Task to carry out.
Can you rewrite the material from the line with "Locate each specified" through the end of the material, keeping the wording of every line but scaling each coordinate in the answers by 1.9 and rounding to whole numbers (halves rounded up)? Leave the pictures out.

Raw data.

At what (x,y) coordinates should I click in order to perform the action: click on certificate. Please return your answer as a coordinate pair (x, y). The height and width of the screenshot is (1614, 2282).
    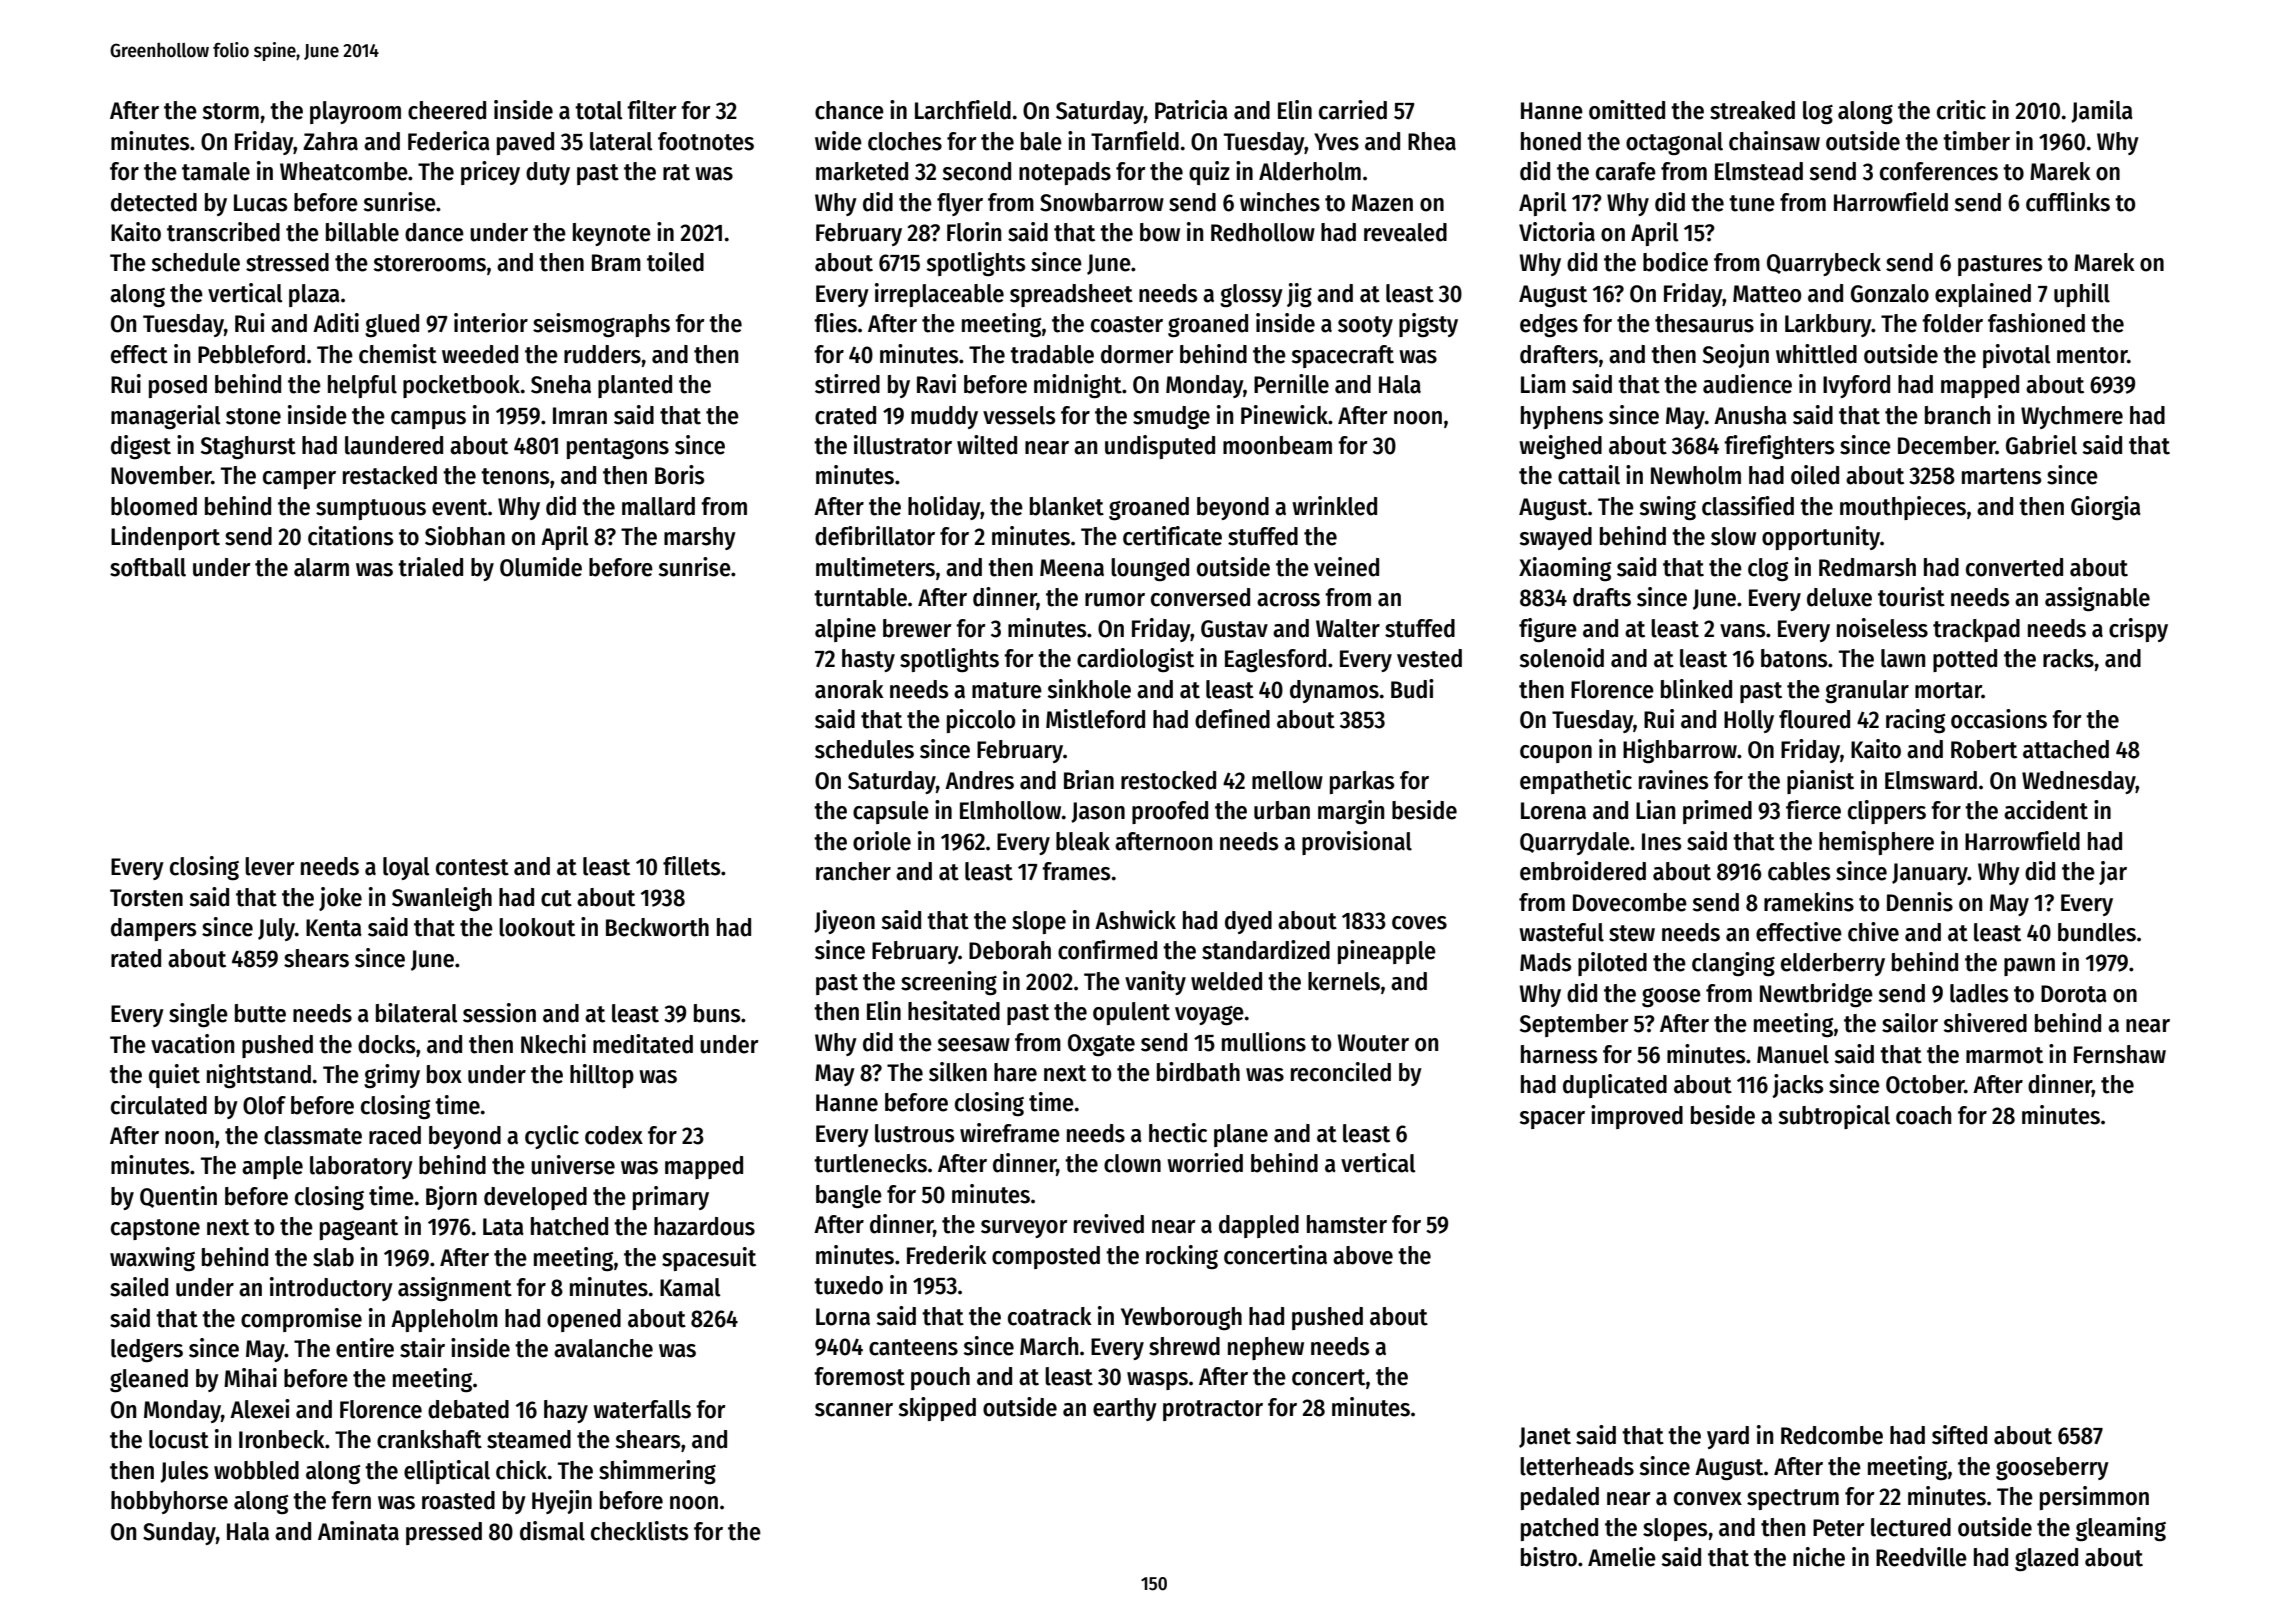
    Looking at the image, I should click on (1172, 536).
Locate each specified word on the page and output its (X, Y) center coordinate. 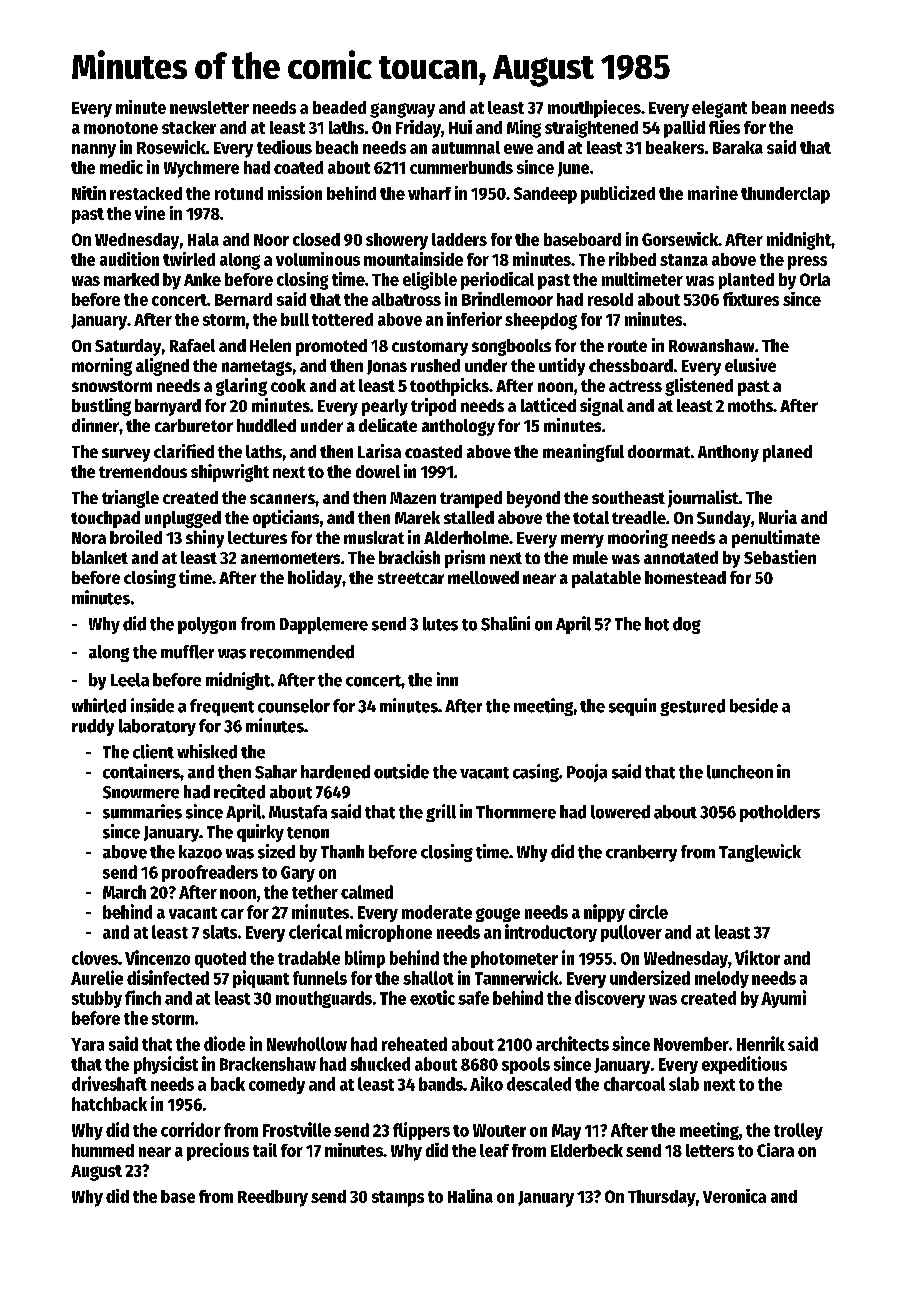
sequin (632, 707)
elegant (719, 109)
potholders (780, 813)
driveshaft (109, 1083)
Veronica (734, 1196)
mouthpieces (594, 109)
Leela (130, 680)
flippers (421, 1131)
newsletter (209, 107)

Response to this task.
Locate each specified word on the page and output its (X, Y) center coordinate. 
sequin (1201, 1343)
elegant (1366, 207)
potholders (1482, 1545)
driveshaft (207, 2058)
Veronica (1395, 2272)
mouthpieces (1129, 207)
Leela (247, 1292)
flippers (800, 2149)
newsletter (397, 203)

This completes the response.